#### HOW TO COMPLETE THIS TASK:
The material below should be copied line for line, please, with pictures omitted.

#### DATA BELOW:
..............................
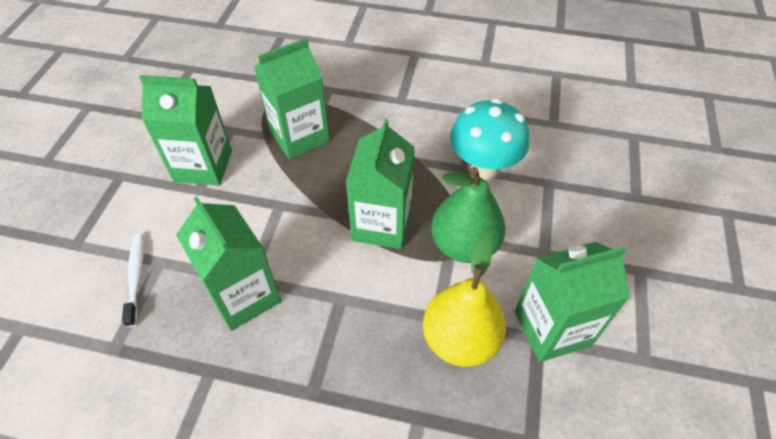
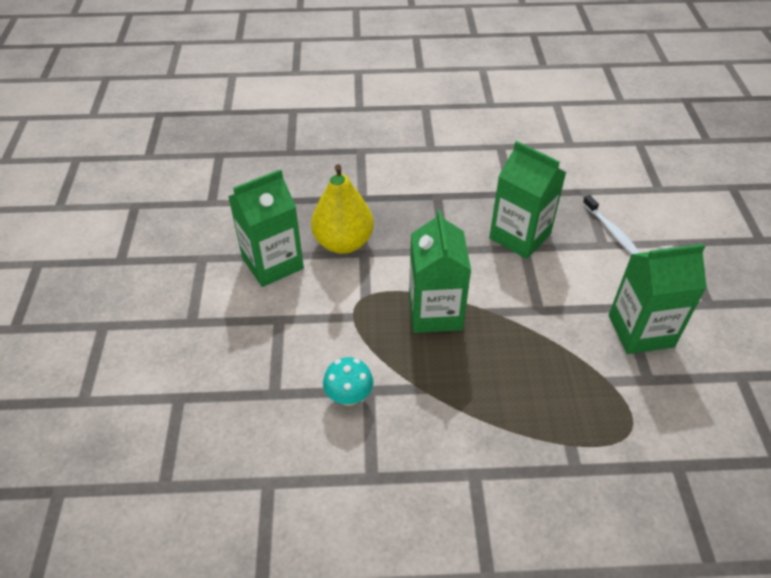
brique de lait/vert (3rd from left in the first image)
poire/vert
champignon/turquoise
..............................
#### EXPECTED ANSWER:
brique de lait/vert (3rd from left in the first image)
poire/vert
champignon/turquoise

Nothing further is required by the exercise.